(Input records)
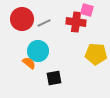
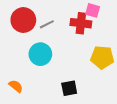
orange semicircle: (29, 63) -> (16, 86), moved
black square: (54, 78) -> (69, 88), moved

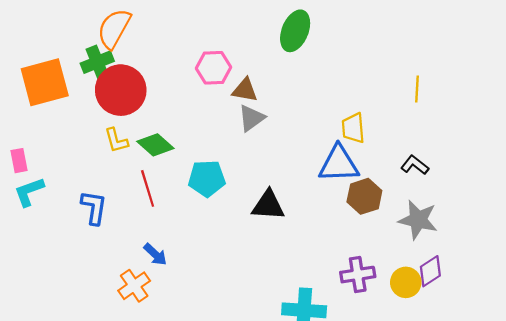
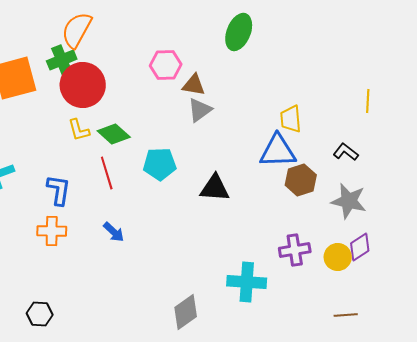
yellow line: (417, 89) -> (368, 101), moved
orange cross: (134, 286) -> (52, 231), moved, turned 36

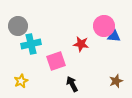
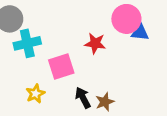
yellow star: (21, 81) -> (35, 94), moved
brown star: (116, 81) -> (105, 102), moved

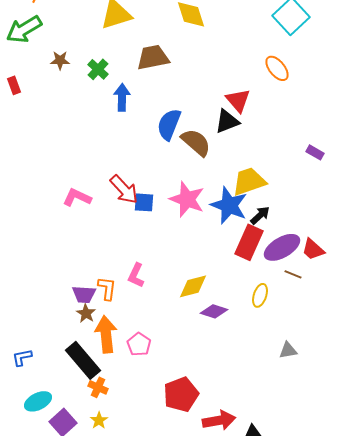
(End Input records)
About this task:
Return every line from the entries above that contains the word "orange".

Answer section:
orange semicircle: (29, 63) -> (16, 86), moved
orange cross: (134, 286) -> (52, 231), moved, turned 36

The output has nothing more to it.